» **RECORDS FOR THIS EXERCISE**
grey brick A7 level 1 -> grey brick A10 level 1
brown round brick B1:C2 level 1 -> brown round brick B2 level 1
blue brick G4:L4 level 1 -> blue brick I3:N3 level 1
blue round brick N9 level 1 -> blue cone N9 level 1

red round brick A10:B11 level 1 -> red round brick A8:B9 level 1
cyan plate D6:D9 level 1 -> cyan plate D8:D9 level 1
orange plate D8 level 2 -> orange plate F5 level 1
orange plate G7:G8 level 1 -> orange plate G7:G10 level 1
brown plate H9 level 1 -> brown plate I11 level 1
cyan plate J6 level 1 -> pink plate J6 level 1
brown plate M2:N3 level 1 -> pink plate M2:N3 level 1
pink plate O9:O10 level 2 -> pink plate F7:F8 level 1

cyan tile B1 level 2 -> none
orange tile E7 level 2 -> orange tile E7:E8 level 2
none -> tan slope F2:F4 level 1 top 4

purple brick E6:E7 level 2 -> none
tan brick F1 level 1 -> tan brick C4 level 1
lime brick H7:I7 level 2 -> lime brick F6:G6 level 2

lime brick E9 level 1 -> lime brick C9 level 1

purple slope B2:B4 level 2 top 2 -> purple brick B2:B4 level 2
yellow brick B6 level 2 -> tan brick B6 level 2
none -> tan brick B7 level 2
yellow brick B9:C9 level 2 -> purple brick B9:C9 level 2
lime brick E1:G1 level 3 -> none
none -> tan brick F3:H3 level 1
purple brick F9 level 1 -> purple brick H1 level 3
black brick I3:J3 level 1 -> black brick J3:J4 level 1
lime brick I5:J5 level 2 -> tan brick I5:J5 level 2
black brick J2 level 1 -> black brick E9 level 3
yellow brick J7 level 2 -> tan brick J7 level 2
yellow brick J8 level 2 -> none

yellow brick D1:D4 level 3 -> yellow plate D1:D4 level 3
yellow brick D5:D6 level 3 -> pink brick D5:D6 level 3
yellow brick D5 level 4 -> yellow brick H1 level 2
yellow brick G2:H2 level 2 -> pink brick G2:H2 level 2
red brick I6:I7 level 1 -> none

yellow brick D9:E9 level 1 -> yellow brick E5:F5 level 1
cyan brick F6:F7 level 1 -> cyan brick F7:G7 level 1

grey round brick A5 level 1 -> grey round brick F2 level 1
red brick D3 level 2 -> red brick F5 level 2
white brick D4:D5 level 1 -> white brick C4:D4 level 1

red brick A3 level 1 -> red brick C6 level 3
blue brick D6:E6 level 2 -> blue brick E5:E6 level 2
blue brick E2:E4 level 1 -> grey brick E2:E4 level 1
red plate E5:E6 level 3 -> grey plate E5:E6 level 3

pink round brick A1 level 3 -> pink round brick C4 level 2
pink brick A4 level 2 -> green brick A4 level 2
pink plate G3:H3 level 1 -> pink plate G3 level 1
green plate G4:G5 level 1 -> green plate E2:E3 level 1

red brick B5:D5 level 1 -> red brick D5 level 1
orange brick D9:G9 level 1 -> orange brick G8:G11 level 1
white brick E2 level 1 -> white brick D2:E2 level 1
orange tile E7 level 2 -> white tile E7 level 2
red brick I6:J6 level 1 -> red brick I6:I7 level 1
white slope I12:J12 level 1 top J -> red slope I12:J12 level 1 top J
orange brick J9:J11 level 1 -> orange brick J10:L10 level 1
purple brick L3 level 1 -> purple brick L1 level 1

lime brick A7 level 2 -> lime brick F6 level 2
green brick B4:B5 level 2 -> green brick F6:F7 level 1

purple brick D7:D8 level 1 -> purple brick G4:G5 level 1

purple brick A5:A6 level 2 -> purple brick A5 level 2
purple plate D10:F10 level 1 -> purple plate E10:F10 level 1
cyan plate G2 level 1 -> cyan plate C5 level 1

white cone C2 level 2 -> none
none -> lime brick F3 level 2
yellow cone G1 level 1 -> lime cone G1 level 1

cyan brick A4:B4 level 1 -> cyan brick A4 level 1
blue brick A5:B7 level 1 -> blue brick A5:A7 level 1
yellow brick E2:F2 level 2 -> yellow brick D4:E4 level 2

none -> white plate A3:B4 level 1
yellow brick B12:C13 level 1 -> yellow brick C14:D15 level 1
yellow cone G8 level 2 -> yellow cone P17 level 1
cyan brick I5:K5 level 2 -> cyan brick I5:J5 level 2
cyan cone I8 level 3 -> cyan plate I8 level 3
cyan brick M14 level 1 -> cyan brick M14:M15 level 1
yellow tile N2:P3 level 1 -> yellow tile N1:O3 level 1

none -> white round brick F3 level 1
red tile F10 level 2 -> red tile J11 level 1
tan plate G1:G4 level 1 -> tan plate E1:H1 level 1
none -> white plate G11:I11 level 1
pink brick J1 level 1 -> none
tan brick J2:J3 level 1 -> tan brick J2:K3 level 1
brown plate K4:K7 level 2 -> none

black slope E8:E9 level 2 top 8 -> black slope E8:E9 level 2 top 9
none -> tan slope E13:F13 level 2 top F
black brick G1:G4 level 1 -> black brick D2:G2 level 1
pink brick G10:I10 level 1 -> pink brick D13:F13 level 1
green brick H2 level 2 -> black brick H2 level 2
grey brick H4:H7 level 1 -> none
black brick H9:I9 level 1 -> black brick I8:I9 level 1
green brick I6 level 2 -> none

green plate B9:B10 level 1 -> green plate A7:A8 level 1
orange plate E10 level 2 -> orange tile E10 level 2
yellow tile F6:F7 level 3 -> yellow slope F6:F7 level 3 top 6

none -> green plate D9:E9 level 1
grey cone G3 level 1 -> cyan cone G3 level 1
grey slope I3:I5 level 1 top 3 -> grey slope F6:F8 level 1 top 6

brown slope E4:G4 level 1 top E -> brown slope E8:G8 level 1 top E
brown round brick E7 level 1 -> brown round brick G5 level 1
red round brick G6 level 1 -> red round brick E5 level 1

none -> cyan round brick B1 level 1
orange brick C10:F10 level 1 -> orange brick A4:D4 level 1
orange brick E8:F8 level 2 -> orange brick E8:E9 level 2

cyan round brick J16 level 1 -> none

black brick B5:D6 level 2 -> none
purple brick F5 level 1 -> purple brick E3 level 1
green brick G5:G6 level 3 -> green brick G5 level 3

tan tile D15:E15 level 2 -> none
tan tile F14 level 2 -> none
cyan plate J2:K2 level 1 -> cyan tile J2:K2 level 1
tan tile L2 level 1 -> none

» **WORK ORDER**
Output, unchanged, only the lines from the one that holds "tan brick J2:J3" through the last line of the material above.

» **REPLY**
tan brick J2:J3 level 1 -> tan brick J2:K3 level 1
brown plate K4:K7 level 2 -> none

black slope E8:E9 level 2 top 8 -> black slope E8:E9 level 2 top 9
none -> tan slope E13:F13 level 2 top F
black brick G1:G4 level 1 -> black brick D2:G2 level 1
pink brick G10:I10 level 1 -> pink brick D13:F13 level 1
green brick H2 level 2 -> black brick H2 level 2
grey brick H4:H7 level 1 -> none
black brick H9:I9 level 1 -> black brick I8:I9 level 1
green brick I6 level 2 -> none

green plate B9:B10 level 1 -> green plate A7:A8 level 1
orange plate E10 level 2 -> orange tile E10 level 2
yellow tile F6:F7 level 3 -> yellow slope F6:F7 level 3 top 6

none -> green plate D9:E9 level 1
grey cone G3 level 1 -> cyan cone G3 level 1
grey slope I3:I5 level 1 top 3 -> grey slope F6:F8 level 1 top 6

brown slope E4:G4 level 1 top E -> brown slope E8:G8 level 1 top E
brown round brick E7 level 1 -> brown round brick G5 level 1
red round brick G6 level 1 -> red round brick E5 level 1

none -> cyan round brick B1 level 1
orange brick C10:F10 level 1 -> orange brick A4:D4 level 1
orange brick E8:F8 level 2 -> orange brick E8:E9 level 2

cyan round brick J16 level 1 -> none

black brick B5:D6 level 2 -> none
purple brick F5 level 1 -> purple brick E3 level 1
green brick G5:G6 level 3 -> green brick G5 level 3

tan tile D15:E15 level 2 -> none
tan tile F14 level 2 -> none
cyan plate J2:K2 level 1 -> cyan tile J2:K2 level 1
tan tile L2 level 1 -> none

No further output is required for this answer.